→ WHAT YOU NEED TO DO
Please copy out every line of the records below word for word, leaving out the pictures.

=== DATA FOR THIS EXERCISE ===

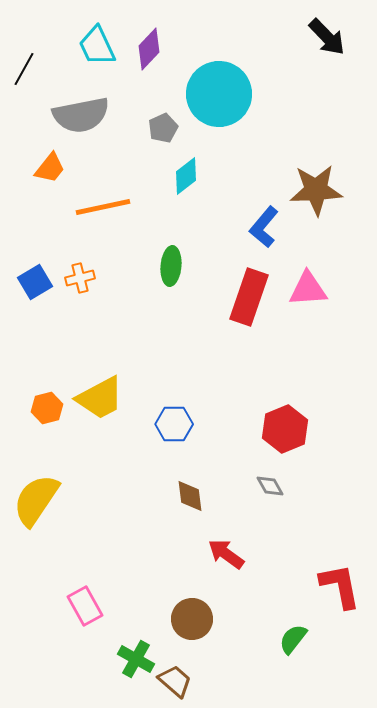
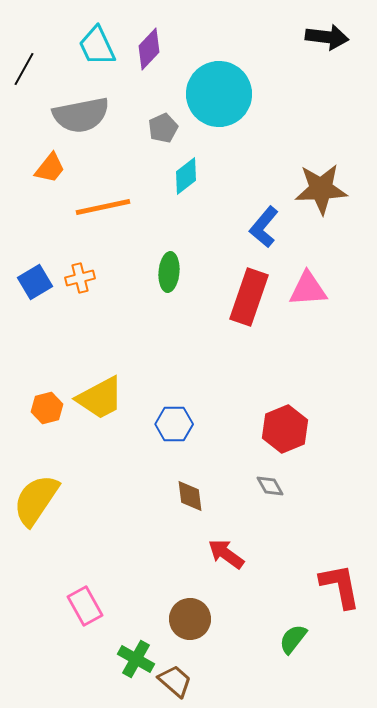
black arrow: rotated 39 degrees counterclockwise
brown star: moved 5 px right, 1 px up
green ellipse: moved 2 px left, 6 px down
brown circle: moved 2 px left
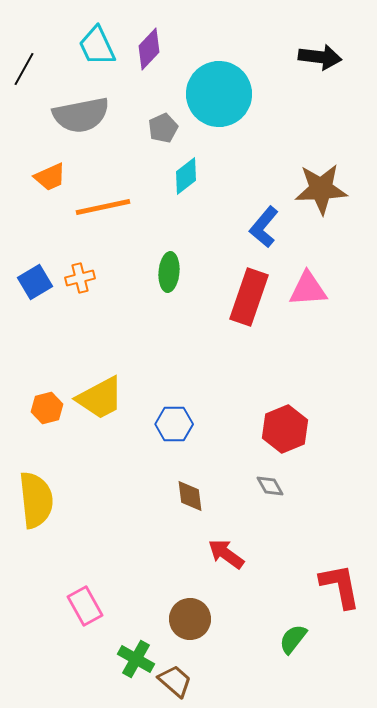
black arrow: moved 7 px left, 20 px down
orange trapezoid: moved 9 px down; rotated 28 degrees clockwise
yellow semicircle: rotated 140 degrees clockwise
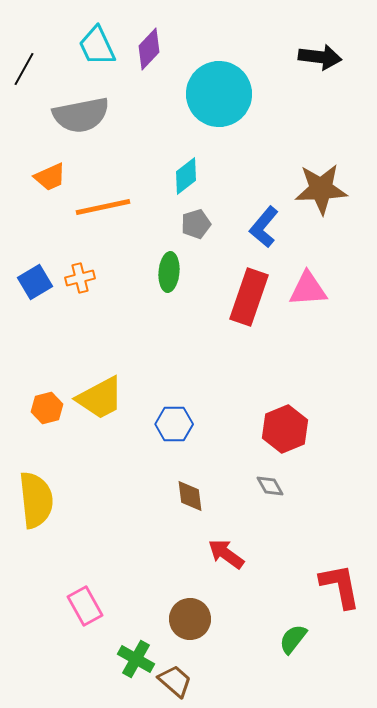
gray pentagon: moved 33 px right, 96 px down; rotated 8 degrees clockwise
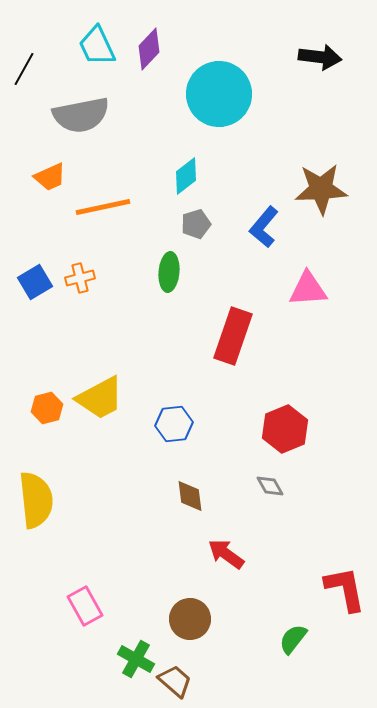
red rectangle: moved 16 px left, 39 px down
blue hexagon: rotated 6 degrees counterclockwise
red L-shape: moved 5 px right, 3 px down
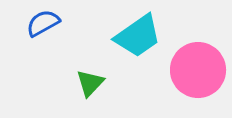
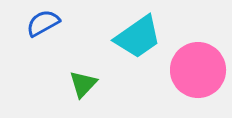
cyan trapezoid: moved 1 px down
green triangle: moved 7 px left, 1 px down
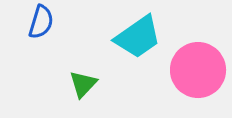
blue semicircle: moved 2 px left, 1 px up; rotated 136 degrees clockwise
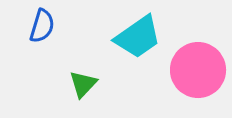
blue semicircle: moved 1 px right, 4 px down
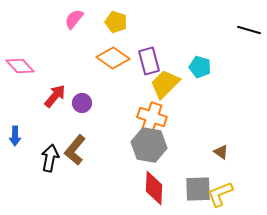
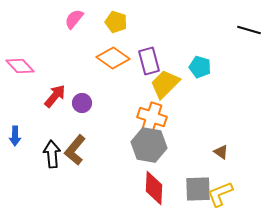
black arrow: moved 2 px right, 4 px up; rotated 16 degrees counterclockwise
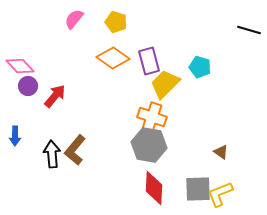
purple circle: moved 54 px left, 17 px up
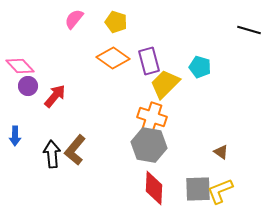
yellow L-shape: moved 3 px up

===

→ FINISHED ANSWER
black arrow: rotated 39 degrees counterclockwise
brown star: moved 5 px right, 1 px up
green ellipse: moved 2 px left, 6 px down
brown circle: moved 2 px left
black arrow: moved 7 px left, 20 px down
orange trapezoid: moved 9 px down; rotated 28 degrees clockwise
yellow semicircle: rotated 140 degrees clockwise
gray pentagon: moved 33 px right, 96 px down; rotated 8 degrees clockwise
red rectangle: moved 16 px left, 39 px down
blue hexagon: rotated 6 degrees counterclockwise
red L-shape: moved 5 px right, 3 px down
cyan trapezoid: moved 1 px down
green triangle: moved 7 px left, 1 px down
blue semicircle: moved 2 px left, 1 px up; rotated 136 degrees clockwise
blue semicircle: moved 1 px right, 4 px down
black arrow: moved 2 px right, 4 px up; rotated 16 degrees counterclockwise
purple circle: moved 54 px left, 17 px up
yellow L-shape: moved 3 px up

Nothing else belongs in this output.